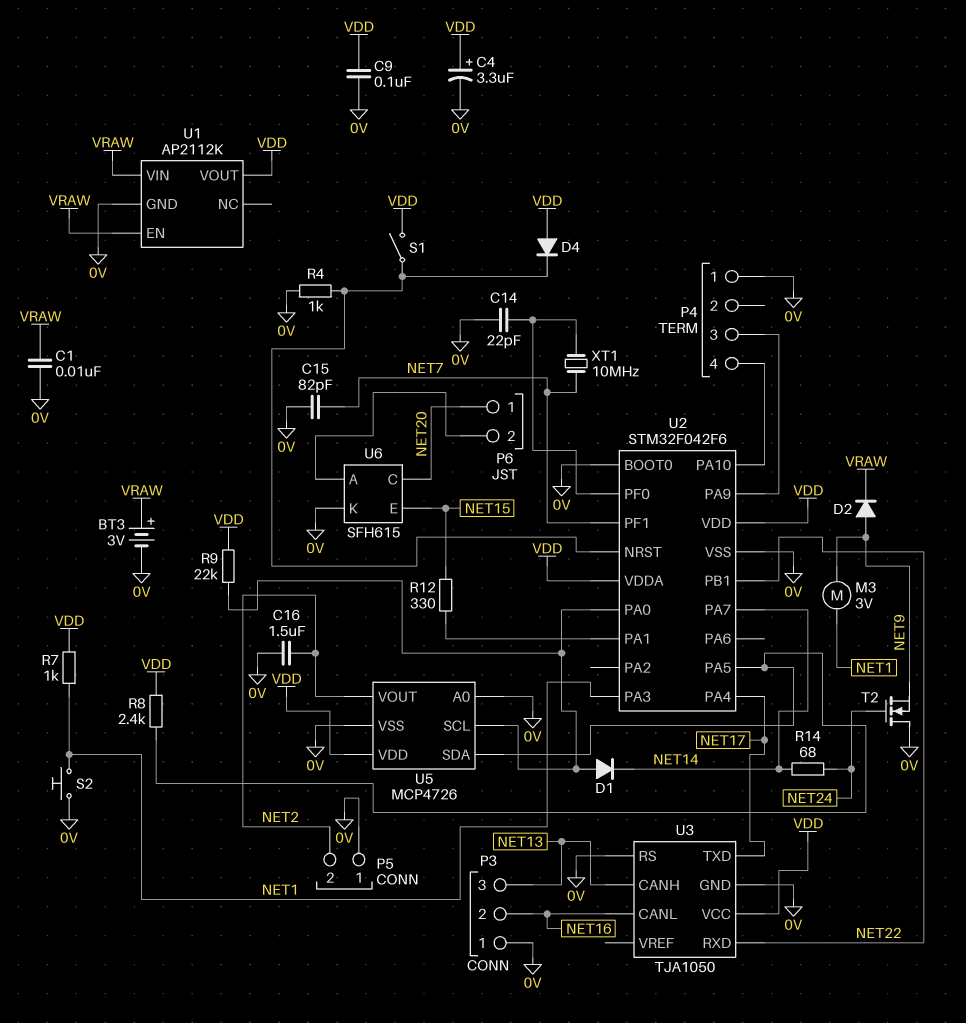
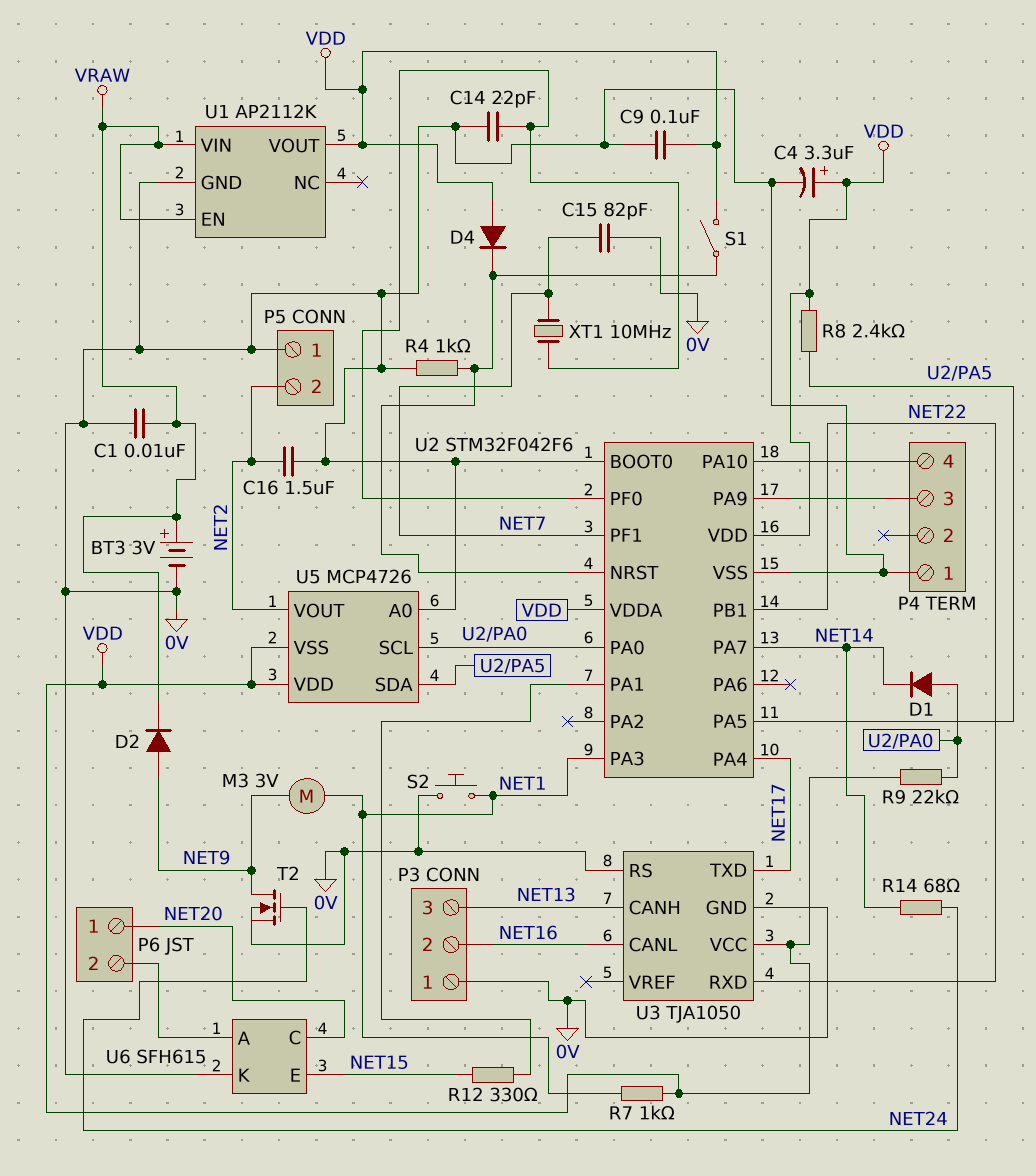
T2: NMOS (G NET24, D 0V, S NET9) -> NMOS (G NET24, D NET9, S 0V)
U5 pin VSS: 0V -> VDD

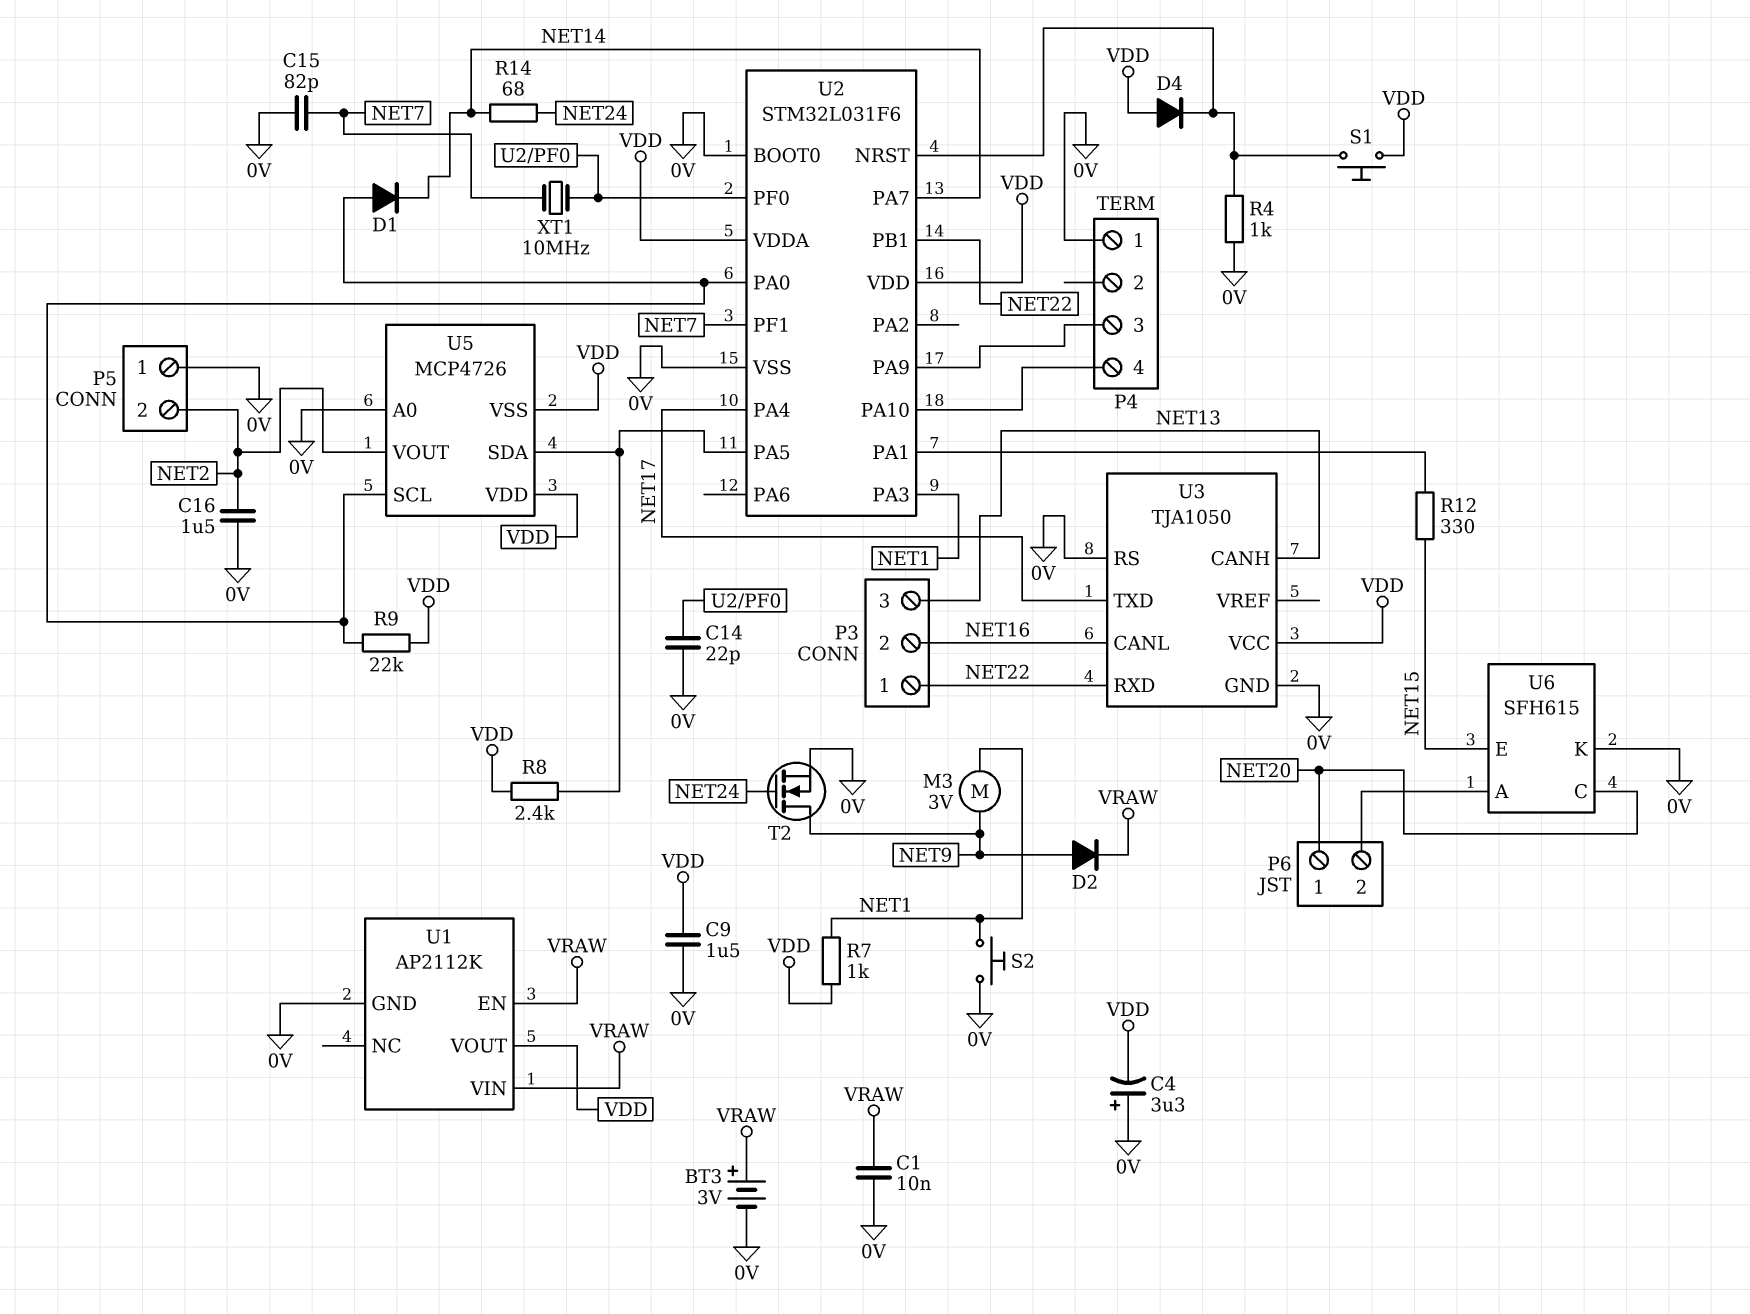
C4: 3.3uF (plus VDD, minus 0V) -> 3.3uF (plus 0V, minus VDD)
C9: 100nF (0V, VDD) -> 1.5uF (0V, VDD)
P3 pin 1: 0V -> NET22
S1: switch (U2/NRST, VDD) -> button (U2/NRST, VDD)
U2: STM32F042F6 -> STM32L031F6

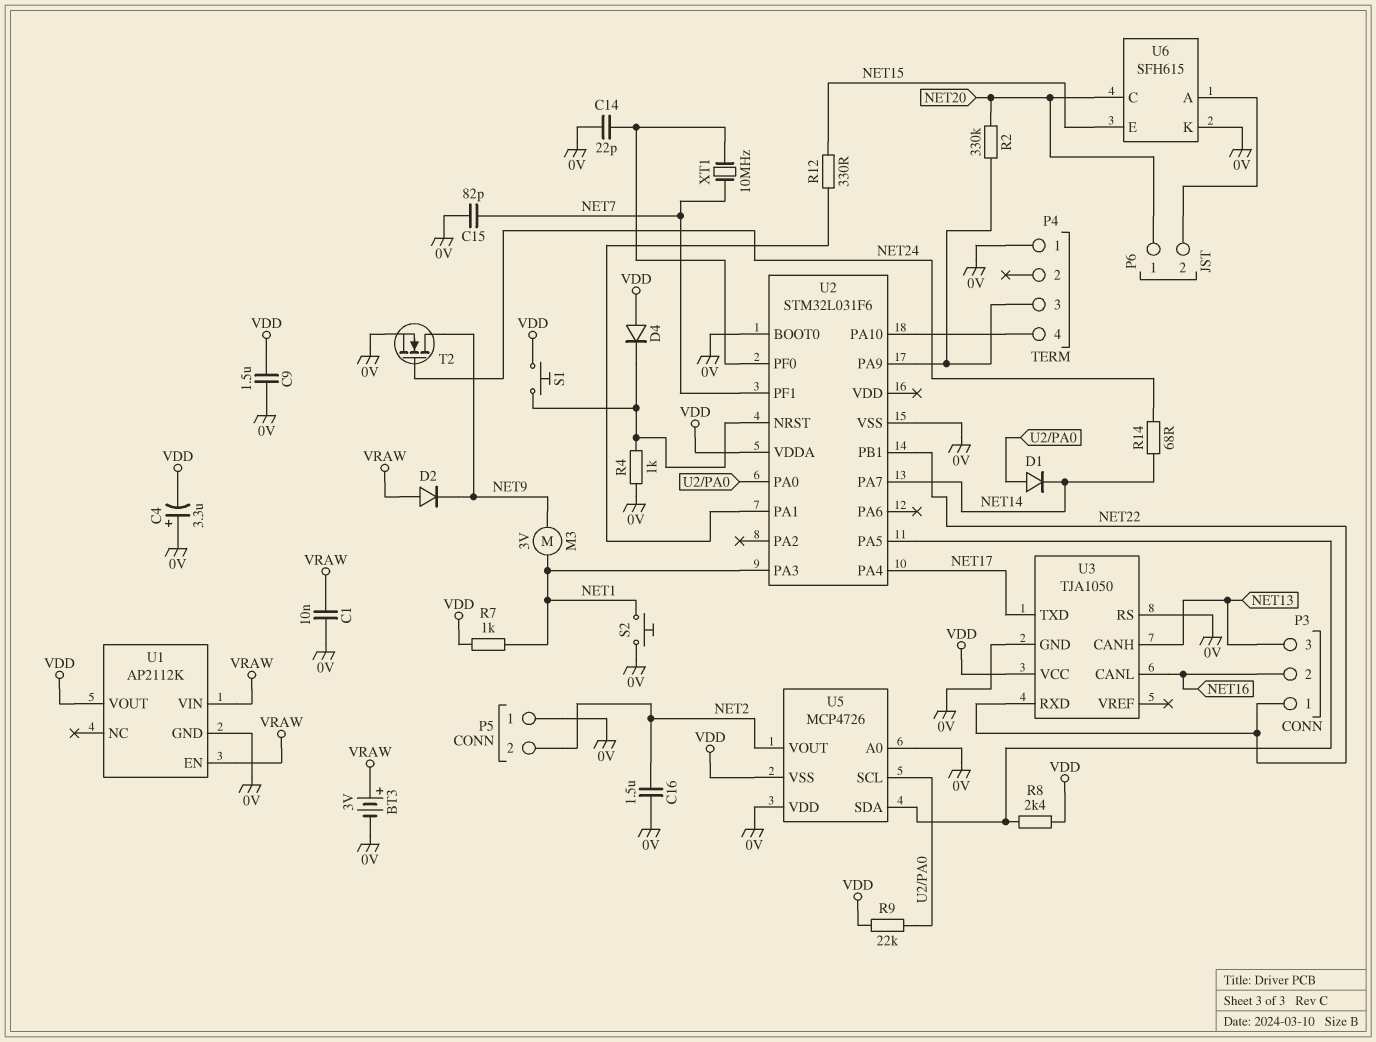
D2: diode (A NET9, K VRAW) -> diode (A VRAW, K NET9)
R2: none -> 330k (NET20, P4/3)
U2 pin VDD: VDD -> none
U5 pin VDD: VDD -> 0V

--

▶ **Assigned task**: When you copy the entries, keep every word exactly as it stands and drop any pictures.

▶ **Reply to the task**:
T2: NMOS (G NET24, D 0V, S NET9) -> NMOS (G NET24, D NET9, S 0V)
U5 pin VSS: 0V -> VDD

C4: 3.3uF (plus VDD, minus 0V) -> 3.3uF (plus 0V, minus VDD)
C9: 100nF (0V, VDD) -> 1.5uF (0V, VDD)
P3 pin 1: 0V -> NET22
S1: switch (U2/NRST, VDD) -> button (U2/NRST, VDD)
U2: STM32F042F6 -> STM32L031F6

D2: diode (A NET9, K VRAW) -> diode (A VRAW, K NET9)
R2: none -> 330k (NET20, P4/3)
U2 pin VDD: VDD -> none
U5 pin VDD: VDD -> 0V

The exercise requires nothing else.